_Records to use_

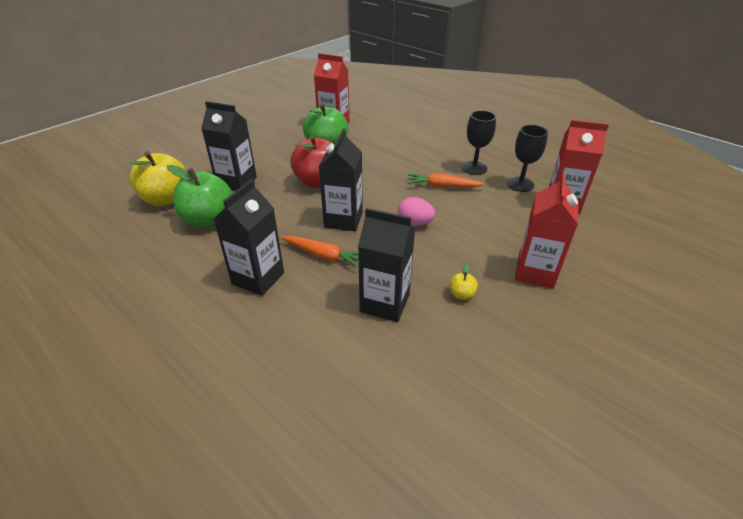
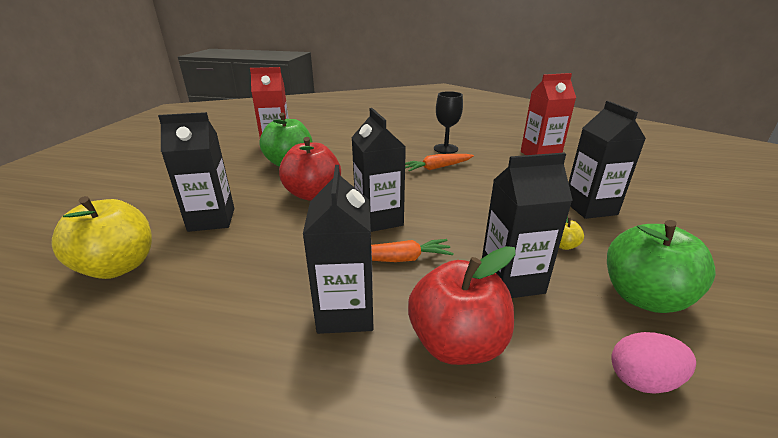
camera: 30 degrees left, 10 degrees down
green apple [167,165,232,227] -> green apple moved to [607,220,716,313]
pink egg [398,197,435,226] -> pink egg moved to [611,332,696,394]
black goblet [507,125,548,192] -> none
red carton [515,174,578,289] -> black carton [568,101,646,219]
none -> red apple [408,246,516,365]

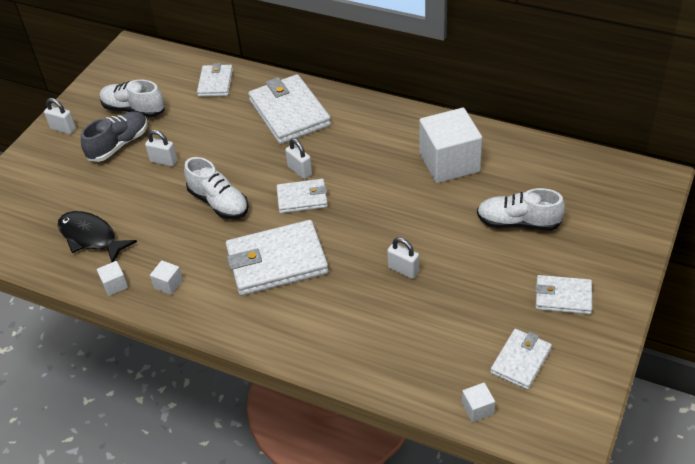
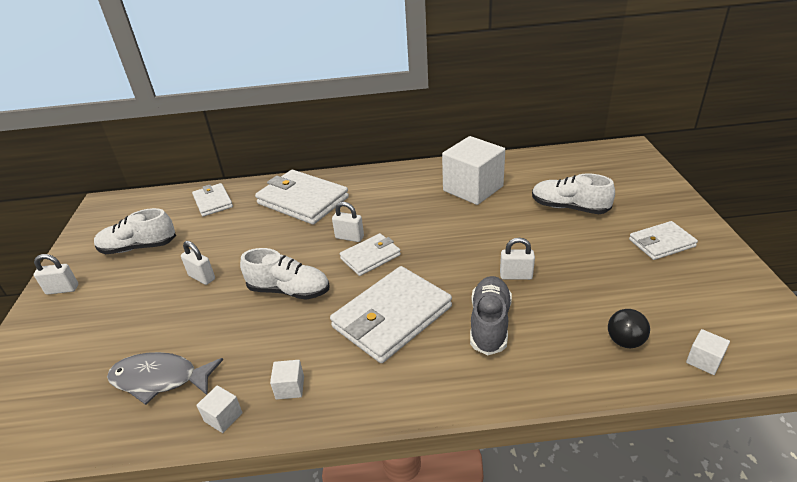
camera: 30 degrees left, 10 degrees down
black fish [58,211,137,262] -> grey fish [107,352,223,405]
grey shoe [81,111,148,162] -> grey shoe moved to [470,276,512,355]
white padlock [145,130,177,167] -> white padlock turned 45 degrees clockwise [181,241,215,285]
white shoe [477,188,565,231] -> white shoe turned 45 degrees clockwise [532,174,615,214]
white wallet [490,329,552,390] -> none
none -> black ball [608,309,650,348]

_Description of the task_
Each line that has the word "none" counts once. How many such lines are in the data? Give the number alone.

_Solution_
4